● ACTION ITEM
Please print the entries exactly, omitting each image.

● DATASET RECORDS
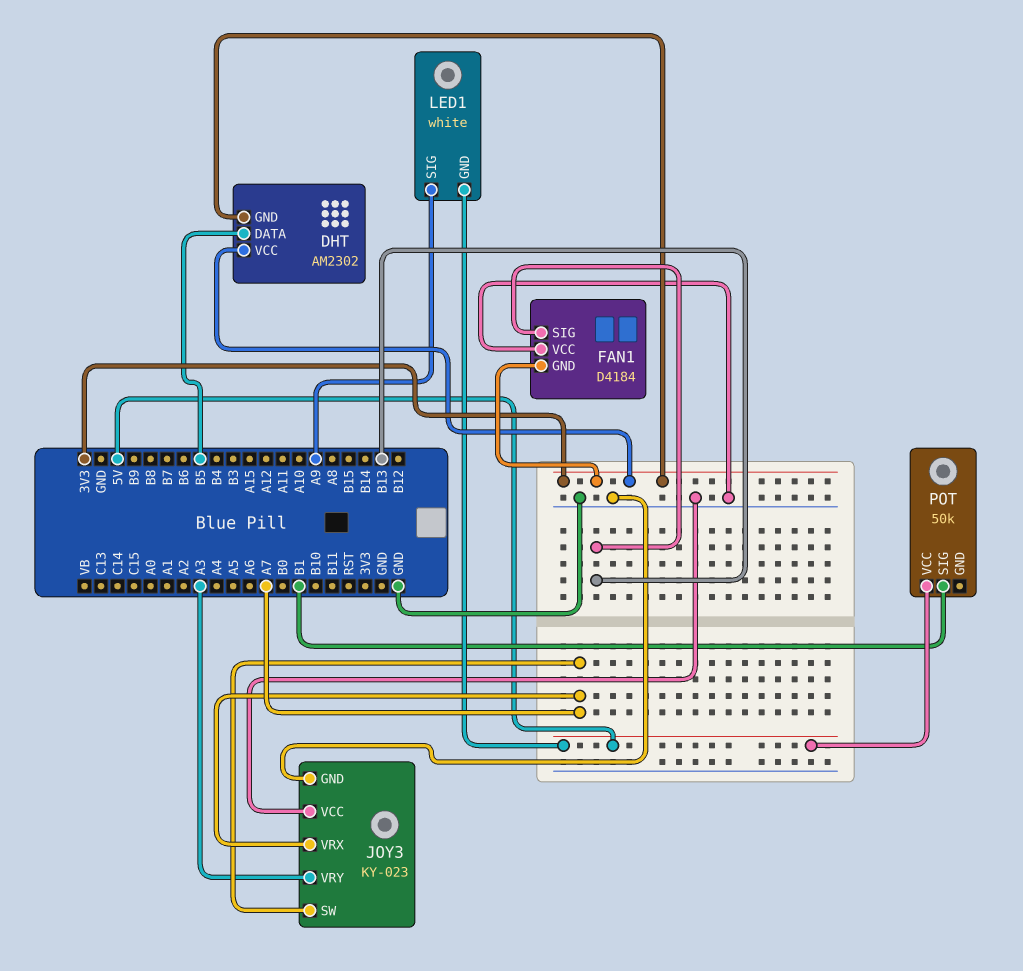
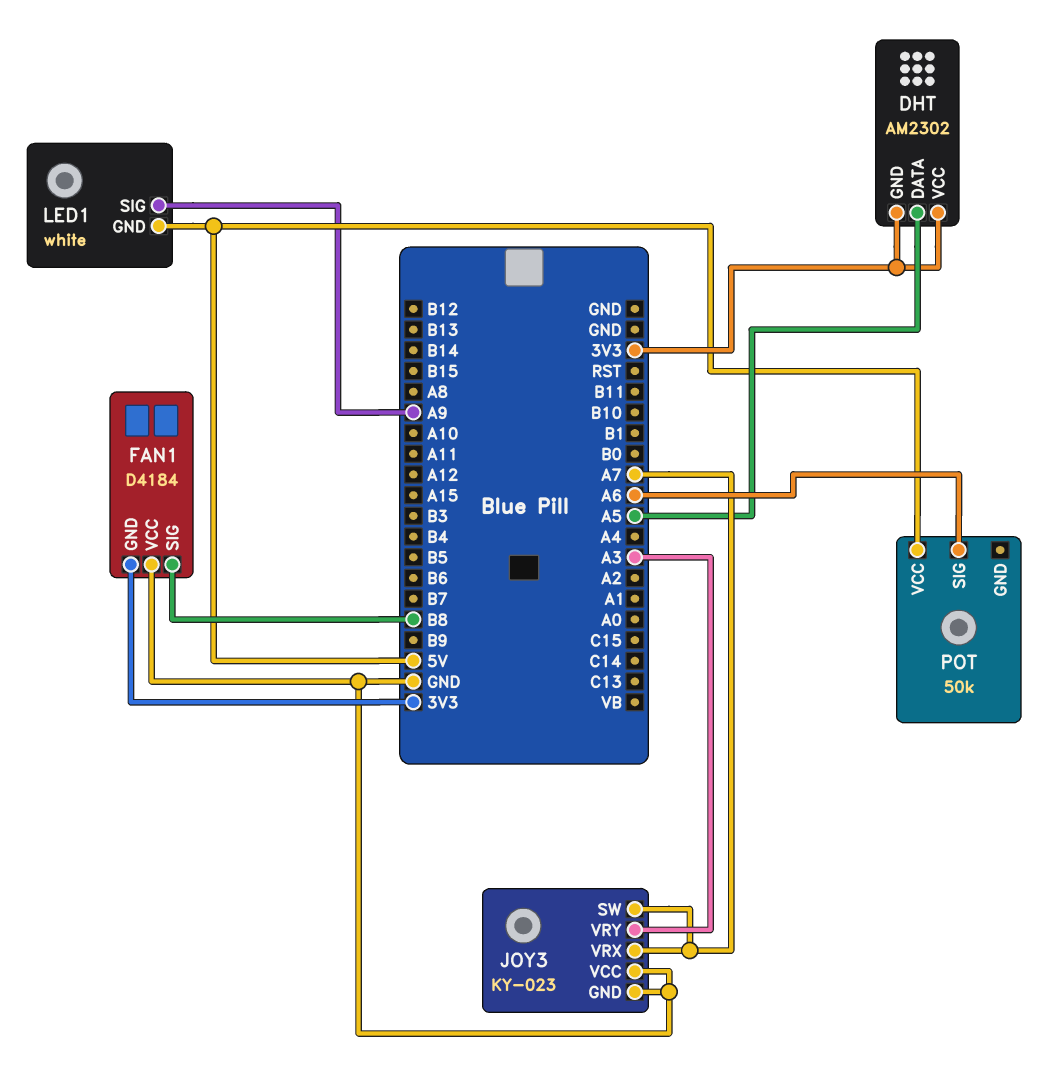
DHT pin DATA: B5 -> A5
FAN1 pin SIG: B13 -> B8
POT pin SIG: B1 -> A6

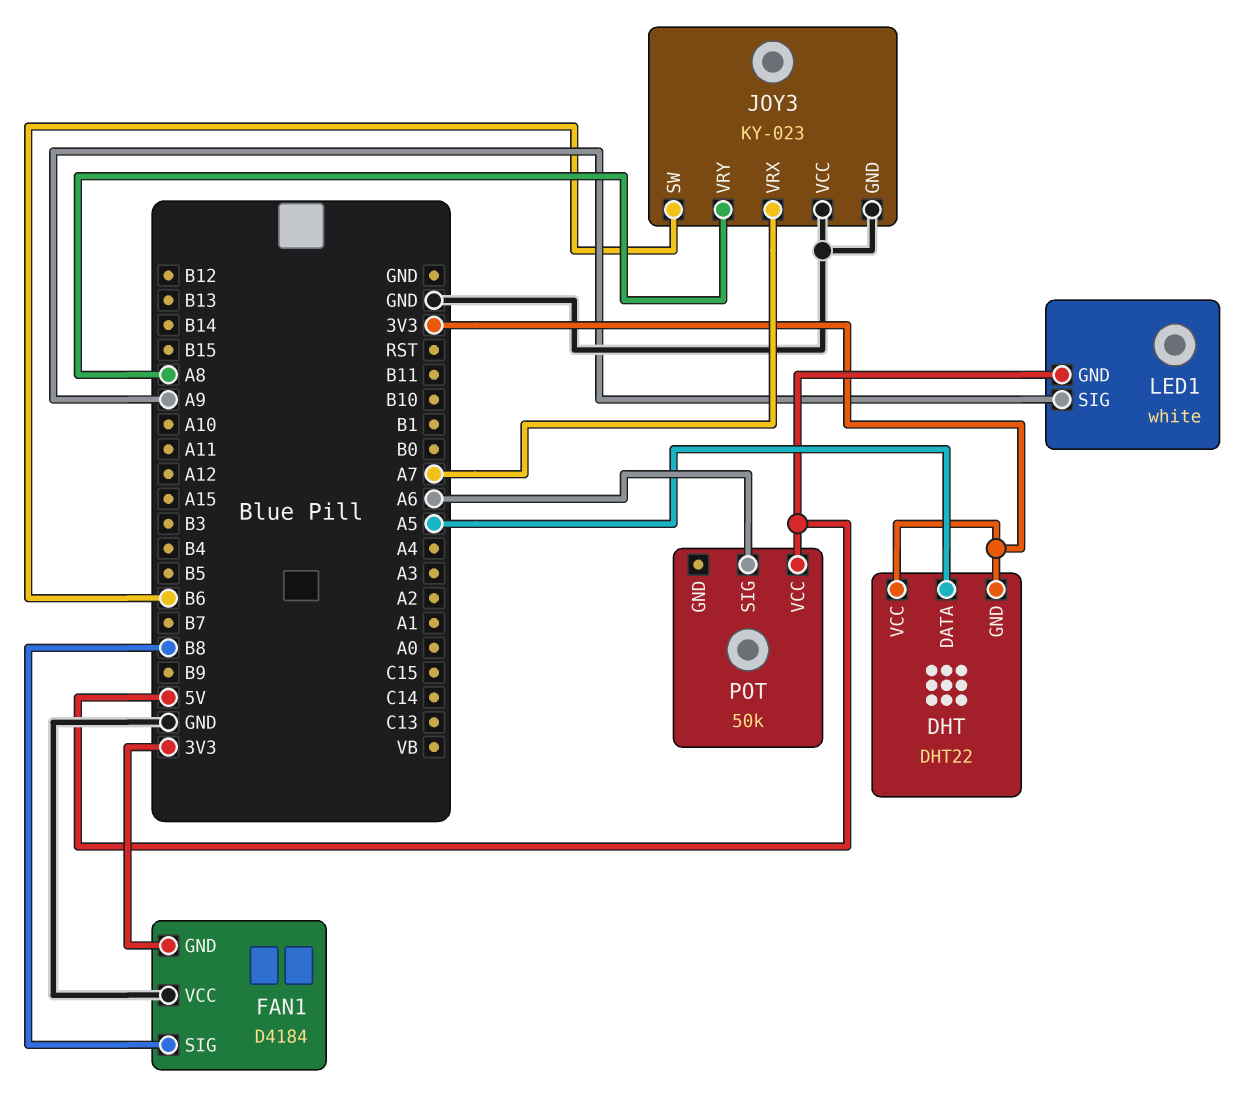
DHT: AM2302 -> DHT22
JOY3 pin SW: A7 -> B6
JOY3 pin VRY: A3 -> A8

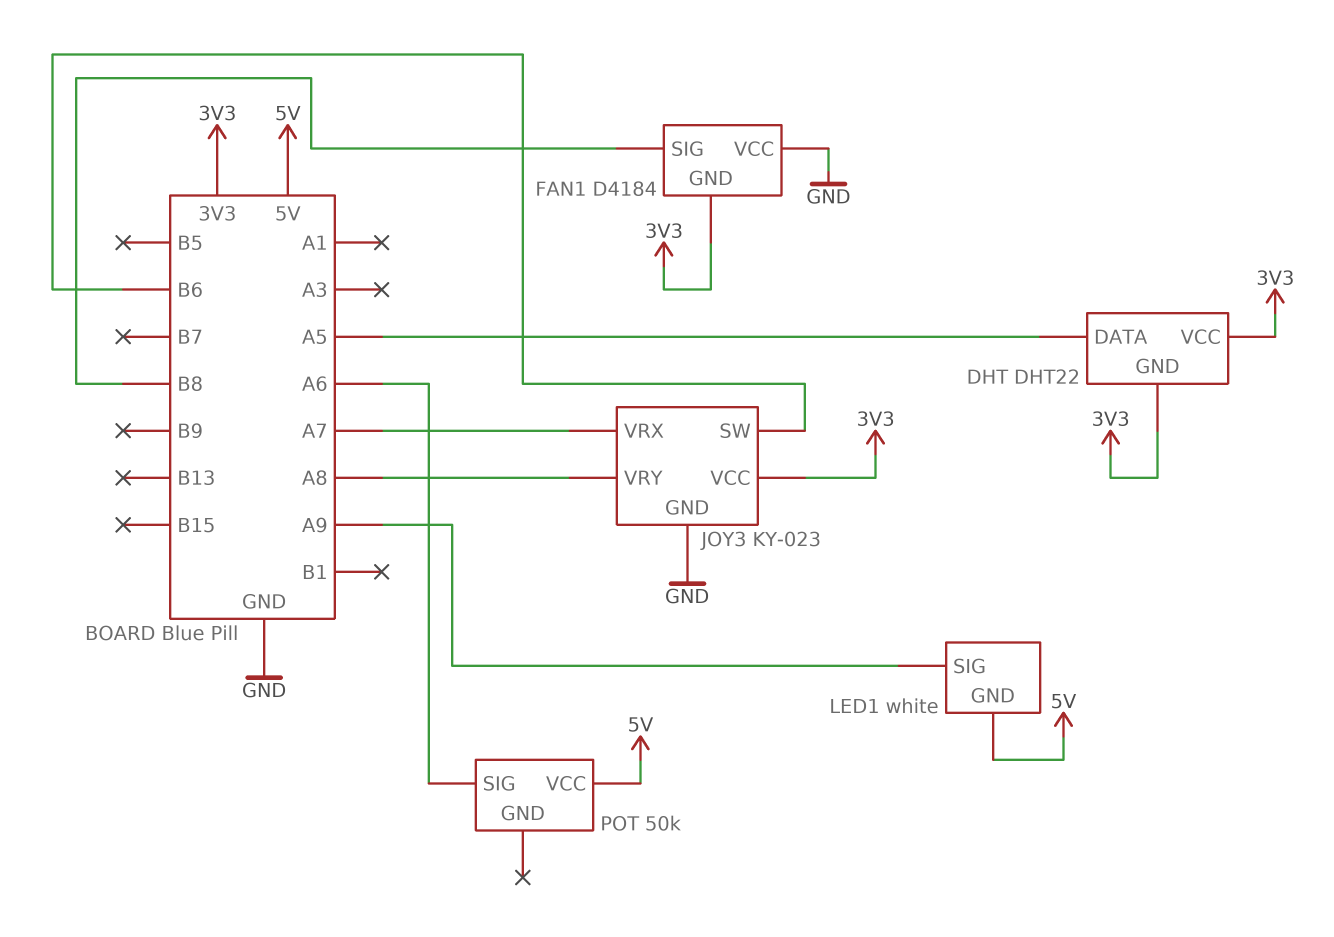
JOY3 pin VCC: GND -> 3V3

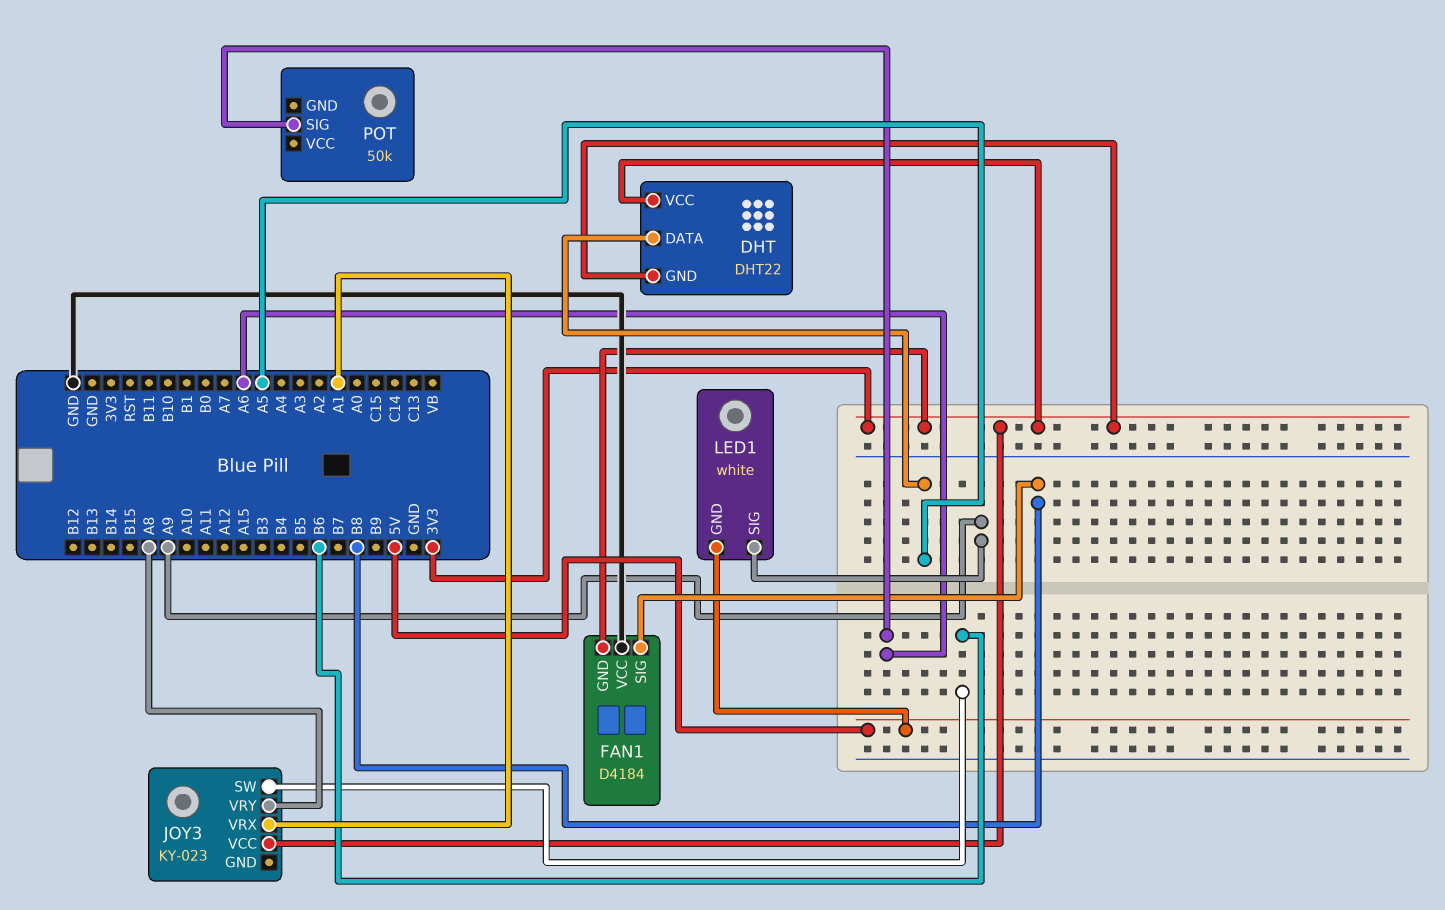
JOY3 pin GND: GND -> none
JOY3 pin VRX: A7 -> A1
POT pin VCC: 5V -> none

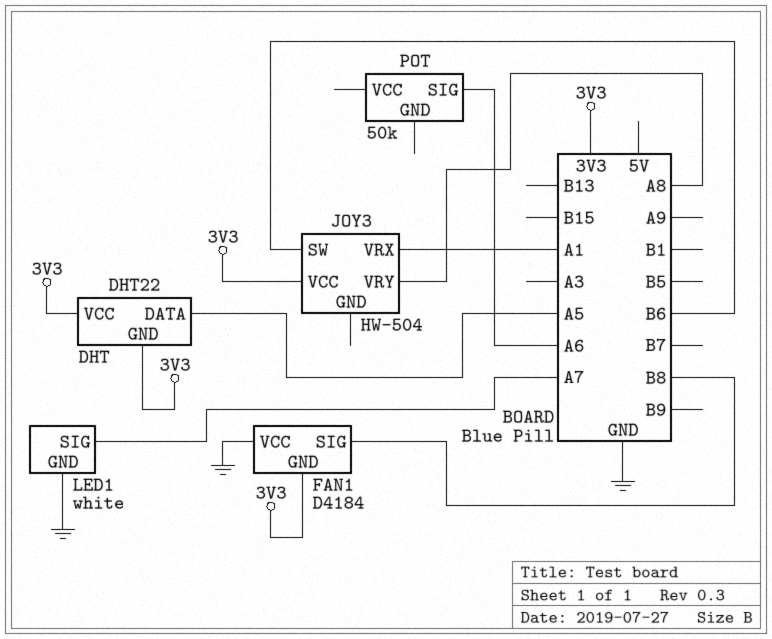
JOY3: KY-023 -> HW-504
LED1 pin GND: 5V -> GND
LED1 pin SIG: A9 -> A7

● WORKED SOLUTION
DHT pin DATA: B5 -> A5
FAN1 pin SIG: B13 -> B8
POT pin SIG: B1 -> A6

DHT: AM2302 -> DHT22
JOY3 pin SW: A7 -> B6
JOY3 pin VRY: A3 -> A8

JOY3 pin VCC: GND -> 3V3

JOY3 pin GND: GND -> none
JOY3 pin VRX: A7 -> A1
POT pin VCC: 5V -> none

JOY3: KY-023 -> HW-504
LED1 pin GND: 5V -> GND
LED1 pin SIG: A9 -> A7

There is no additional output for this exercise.